What is needed
Everything in the listing below from the line containing "C10: 4.7nF (VB, VC) -> 1.5uF (VB, VC)" through the line containing "U3 pin A: ISO_E -> OPTO" must be repeated exactly; the remaining lines are not wanted.

***

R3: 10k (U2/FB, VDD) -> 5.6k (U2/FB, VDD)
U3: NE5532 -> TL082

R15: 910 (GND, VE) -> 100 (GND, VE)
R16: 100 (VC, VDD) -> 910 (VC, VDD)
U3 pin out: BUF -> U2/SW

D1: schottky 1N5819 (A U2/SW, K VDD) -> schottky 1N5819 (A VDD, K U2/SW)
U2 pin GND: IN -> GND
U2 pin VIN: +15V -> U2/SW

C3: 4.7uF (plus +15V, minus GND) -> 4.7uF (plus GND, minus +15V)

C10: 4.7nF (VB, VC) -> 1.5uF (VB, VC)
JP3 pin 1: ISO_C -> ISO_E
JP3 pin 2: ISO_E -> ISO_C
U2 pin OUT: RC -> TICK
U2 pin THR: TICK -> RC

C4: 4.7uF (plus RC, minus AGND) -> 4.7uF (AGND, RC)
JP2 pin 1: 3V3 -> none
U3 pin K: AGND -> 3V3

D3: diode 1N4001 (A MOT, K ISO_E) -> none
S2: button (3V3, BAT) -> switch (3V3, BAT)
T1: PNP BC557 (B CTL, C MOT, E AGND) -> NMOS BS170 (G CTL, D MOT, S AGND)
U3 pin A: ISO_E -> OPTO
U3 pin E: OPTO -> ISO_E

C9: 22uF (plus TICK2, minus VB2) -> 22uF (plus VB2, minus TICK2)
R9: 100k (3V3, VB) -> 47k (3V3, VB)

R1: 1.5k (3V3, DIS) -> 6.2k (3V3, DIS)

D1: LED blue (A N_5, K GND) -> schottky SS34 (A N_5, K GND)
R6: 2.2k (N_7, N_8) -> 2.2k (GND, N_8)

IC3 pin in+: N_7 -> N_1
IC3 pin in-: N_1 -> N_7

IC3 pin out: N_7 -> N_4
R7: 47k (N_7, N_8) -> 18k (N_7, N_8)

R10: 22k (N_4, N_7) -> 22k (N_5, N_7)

***

Result of this exercise
C10: 4.7nF (VB, VC) -> 1.5uF (VB, VC)
JP3 pin 1: ISO_C -> ISO_E
JP3 pin 2: ISO_E -> ISO_C
U2 pin OUT: RC -> TICK
U2 pin THR: TICK -> RC

C4: 4.7uF (plus RC, minus AGND) -> 4.7uF (AGND, RC)
JP2 pin 1: 3V3 -> none
U3 pin K: AGND -> 3V3

D3: diode 1N4001 (A MOT, K ISO_E) -> none
S2: button (3V3, BAT) -> switch (3V3, BAT)
T1: PNP BC557 (B CTL, C MOT, E AGND) -> NMOS BS170 (G CTL, D MOT, S AGND)
U3 pin A: ISO_E -> OPTO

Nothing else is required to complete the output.